* _INFORMATION_:
==================================================

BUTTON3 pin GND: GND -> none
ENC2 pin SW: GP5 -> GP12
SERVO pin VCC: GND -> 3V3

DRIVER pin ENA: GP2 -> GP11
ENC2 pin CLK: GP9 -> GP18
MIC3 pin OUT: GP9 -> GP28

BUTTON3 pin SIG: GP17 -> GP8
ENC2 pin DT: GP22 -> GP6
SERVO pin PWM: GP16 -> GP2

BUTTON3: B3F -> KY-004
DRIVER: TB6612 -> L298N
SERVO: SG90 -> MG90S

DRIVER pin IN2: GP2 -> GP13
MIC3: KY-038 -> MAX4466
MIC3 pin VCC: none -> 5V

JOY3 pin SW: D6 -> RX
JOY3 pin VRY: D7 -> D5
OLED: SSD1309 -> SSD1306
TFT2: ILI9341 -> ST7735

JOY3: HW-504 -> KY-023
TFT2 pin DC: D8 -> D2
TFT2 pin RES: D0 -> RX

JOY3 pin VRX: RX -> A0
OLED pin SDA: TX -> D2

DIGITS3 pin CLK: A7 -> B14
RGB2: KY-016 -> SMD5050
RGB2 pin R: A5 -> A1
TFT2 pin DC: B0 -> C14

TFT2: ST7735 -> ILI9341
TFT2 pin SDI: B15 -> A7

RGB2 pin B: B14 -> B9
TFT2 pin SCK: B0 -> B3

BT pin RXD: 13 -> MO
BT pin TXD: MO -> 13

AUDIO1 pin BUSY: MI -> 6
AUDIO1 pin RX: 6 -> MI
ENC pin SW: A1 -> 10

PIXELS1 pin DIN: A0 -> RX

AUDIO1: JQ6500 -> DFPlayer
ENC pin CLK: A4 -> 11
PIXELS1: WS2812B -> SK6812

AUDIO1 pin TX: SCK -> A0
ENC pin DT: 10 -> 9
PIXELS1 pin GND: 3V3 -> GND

==================================================

* _PROBLEM REQUIREMENTS_: Please repeat the complete material exactly, with nothing omitted.

* _ANSWER TO THIS PROBLEM_:
BUTTON3 pin GND: GND -> none
ENC2 pin SW: GP5 -> GP12
SERVO pin VCC: GND -> 3V3

DRIVER pin ENA: GP2 -> GP11
ENC2 pin CLK: GP9 -> GP18
MIC3 pin OUT: GP9 -> GP28

BUTTON3 pin SIG: GP17 -> GP8
ENC2 pin DT: GP22 -> GP6
SERVO pin PWM: GP16 -> GP2

BUTTON3: B3F -> KY-004
DRIVER: TB6612 -> L298N
SERVO: SG90 -> MG90S

DRIVER pin IN2: GP2 -> GP13
MIC3: KY-038 -> MAX4466
MIC3 pin VCC: none -> 5V

JOY3 pin SW: D6 -> RX
JOY3 pin VRY: D7 -> D5
OLED: SSD1309 -> SSD1306
TFT2: ILI9341 -> ST7735

JOY3: HW-504 -> KY-023
TFT2 pin DC: D8 -> D2
TFT2 pin RES: D0 -> RX

JOY3 pin VRX: RX -> A0
OLED pin SDA: TX -> D2

DIGITS3 pin CLK: A7 -> B14
RGB2: KY-016 -> SMD5050
RGB2 pin R: A5 -> A1
TFT2 pin DC: B0 -> C14

TFT2: ST7735 -> ILI9341
TFT2 pin SDI: B15 -> A7

RGB2 pin B: B14 -> B9
TFT2 pin SCK: B0 -> B3

BT pin RXD: 13 -> MO
BT pin TXD: MO -> 13

AUDIO1 pin BUSY: MI -> 6
AUDIO1 pin RX: 6 -> MI
ENC pin SW: A1 -> 10

PIXELS1 pin DIN: A0 -> RX

AUDIO1: JQ6500 -> DFPlayer
ENC pin CLK: A4 -> 11
PIXELS1: WS2812B -> SK6812

AUDIO1 pin TX: SCK -> A0
ENC pin DT: 10 -> 9
PIXELS1 pin GND: 3V3 -> GND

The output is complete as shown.